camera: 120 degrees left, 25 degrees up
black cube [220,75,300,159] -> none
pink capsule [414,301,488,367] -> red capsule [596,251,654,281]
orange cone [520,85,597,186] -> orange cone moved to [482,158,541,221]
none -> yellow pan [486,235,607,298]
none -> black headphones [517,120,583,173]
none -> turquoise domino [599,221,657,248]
* * *
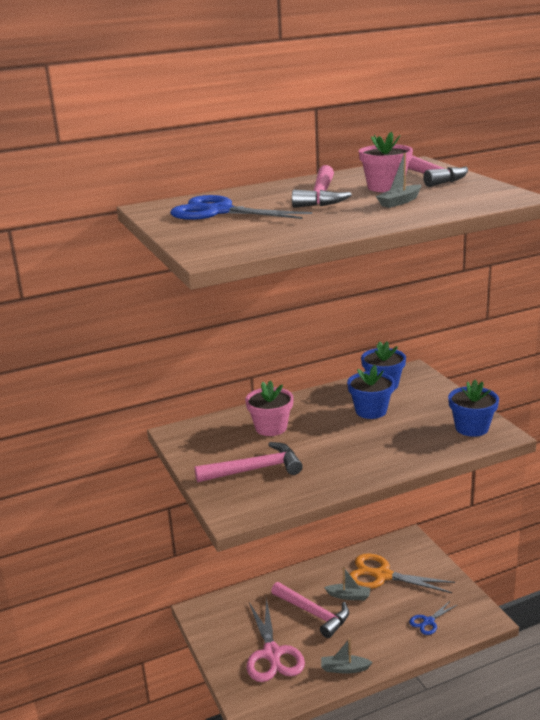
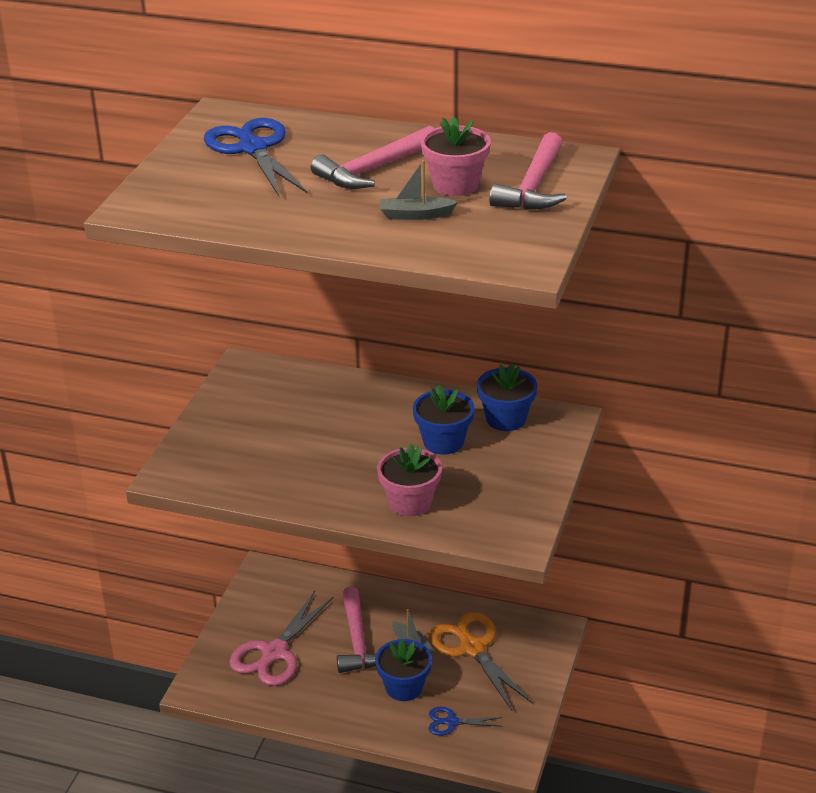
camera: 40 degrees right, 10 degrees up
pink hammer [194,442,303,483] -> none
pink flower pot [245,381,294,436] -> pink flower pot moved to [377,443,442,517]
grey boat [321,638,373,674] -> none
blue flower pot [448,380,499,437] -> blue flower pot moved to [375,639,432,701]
==
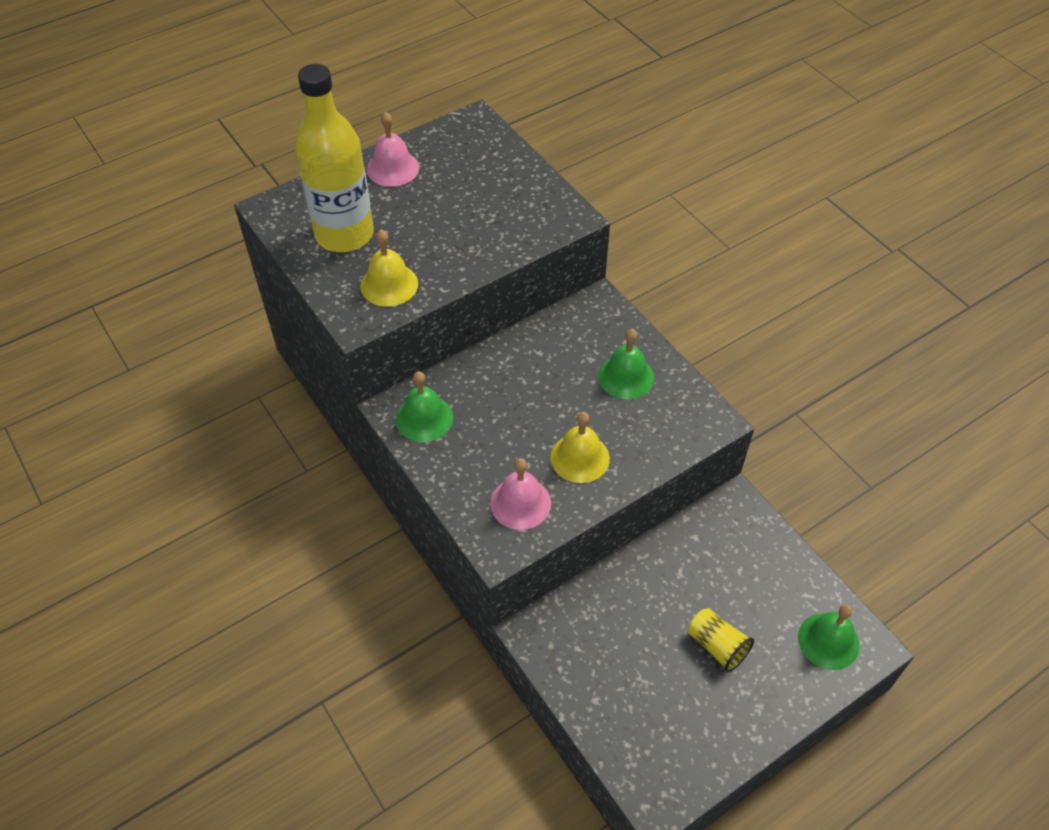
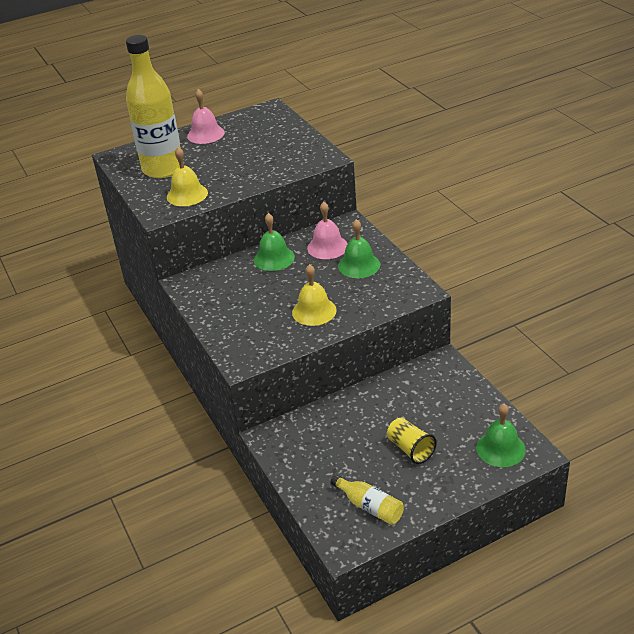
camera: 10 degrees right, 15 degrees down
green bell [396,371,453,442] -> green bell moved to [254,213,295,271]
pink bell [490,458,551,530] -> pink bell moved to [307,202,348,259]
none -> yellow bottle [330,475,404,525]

» **Problem to work on**: Among the entries above, copy exactly only the lines starting with the one containing "orange cone [520,85,597,186]" and going through the one containing "none -> turquoise domino [599,221,657,248]", both ends included.

» **Output**:
orange cone [520,85,597,186] -> orange cone moved to [482,158,541,221]
none -> yellow pan [486,235,607,298]
none -> black headphones [517,120,583,173]
none -> turquoise domino [599,221,657,248]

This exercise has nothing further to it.